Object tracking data
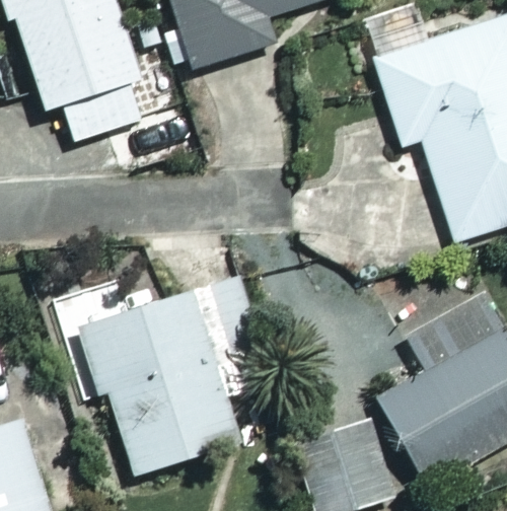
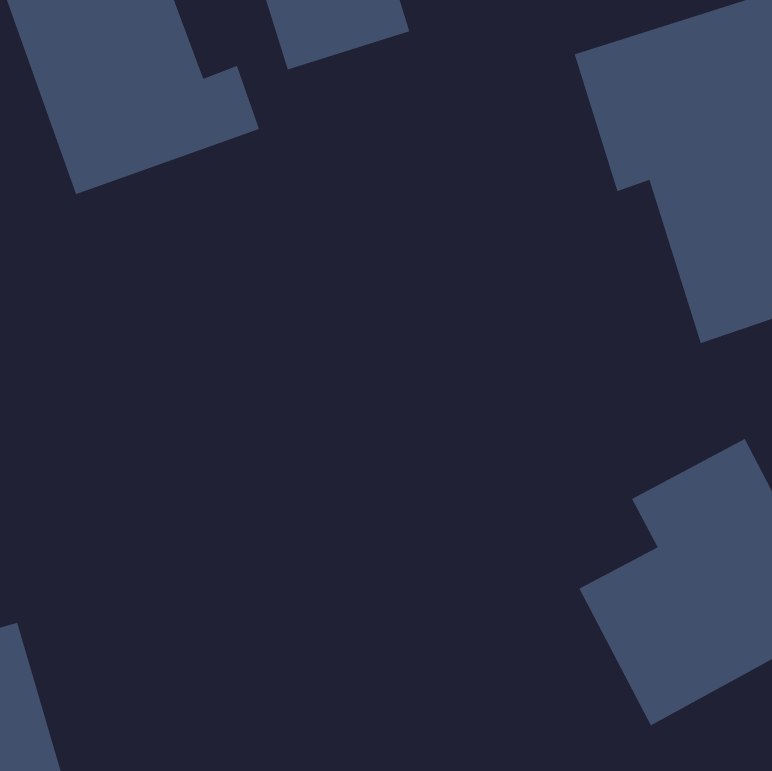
building: [84,288,238,471] -> none

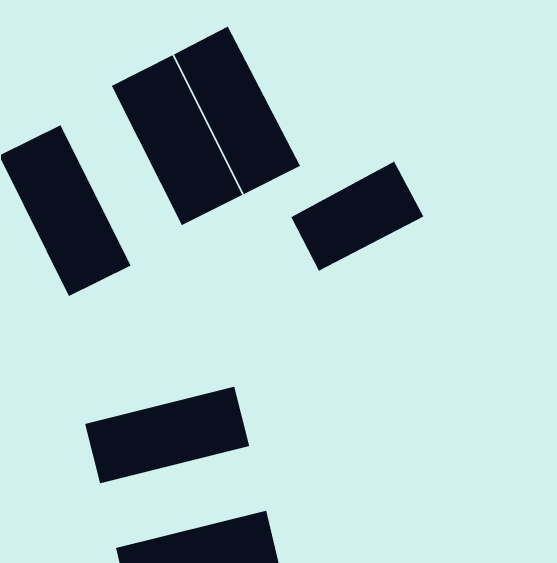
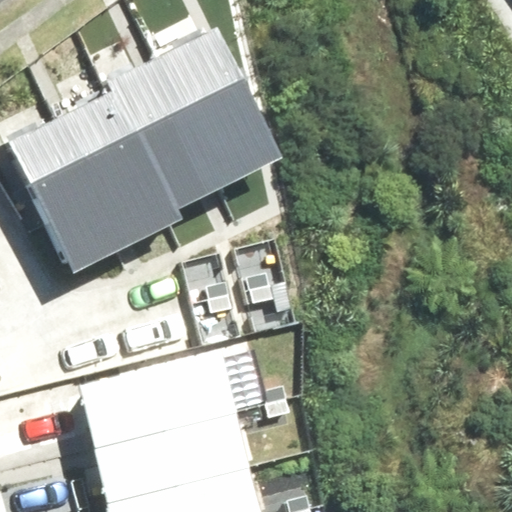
building: none -> [63,90,177,243]
building: [290,161,424,272] -> none
building: none -> [98,406,249,497]

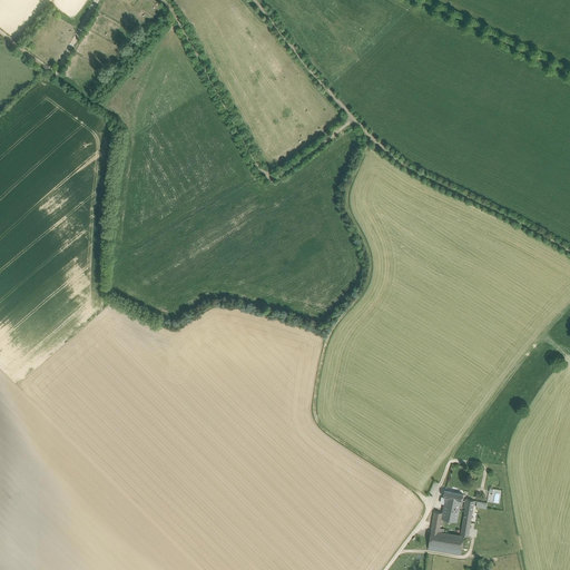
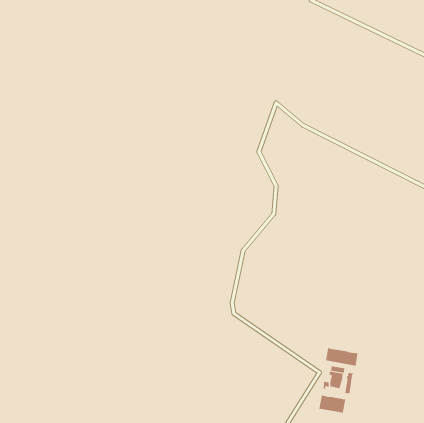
building: none -> [326,347,358,367]

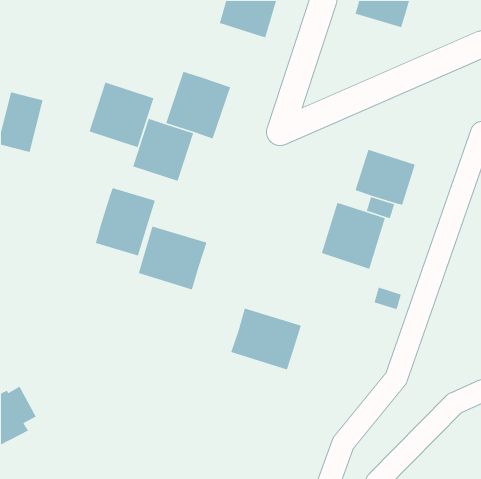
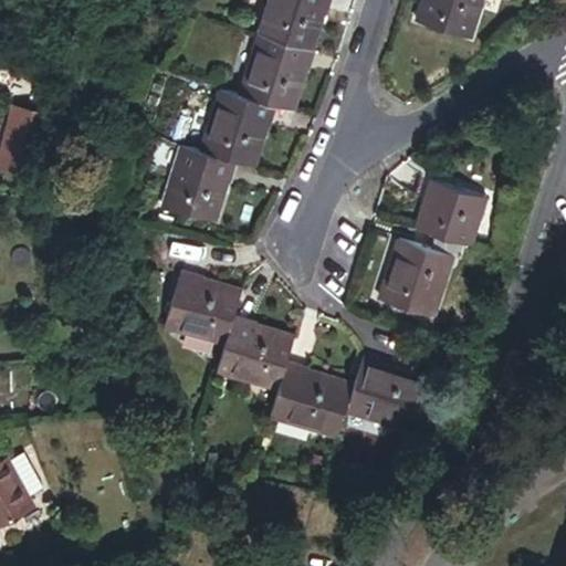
building: none -> [237,31,313,112]
building: [88,82,155,148] -> none
building: [95,187,156,257] -> none
building: none -> [218,317,296,390]
building: none -> [346,358,431,434]

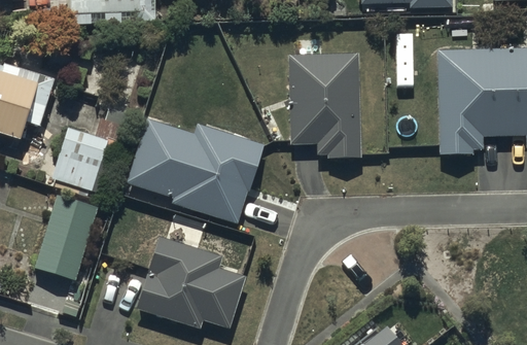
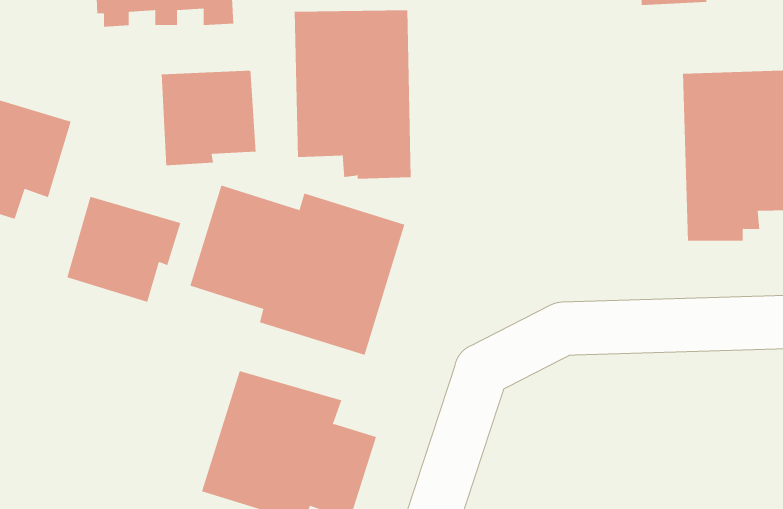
building: none -> [161,70,256,166]
building: [287,53,360,158] -> [294,10,412,179]
building: [34,194,98,280] -> none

→ **Work instruction**
Transcribe every record above in full. Pictures stay out of the copy.

→ **Worked solution**
building: [84,288,238,471] -> none

building: none -> [63,90,177,243]
building: [290,161,424,272] -> none
building: none -> [98,406,249,497]

building: none -> [326,347,358,367]

building: none -> [237,31,313,112]
building: [88,82,155,148] -> none
building: [95,187,156,257] -> none
building: none -> [218,317,296,390]
building: none -> [346,358,431,434]

building: none -> [161,70,256,166]
building: [287,53,360,158] -> [294,10,412,179]
building: [34,194,98,280] -> none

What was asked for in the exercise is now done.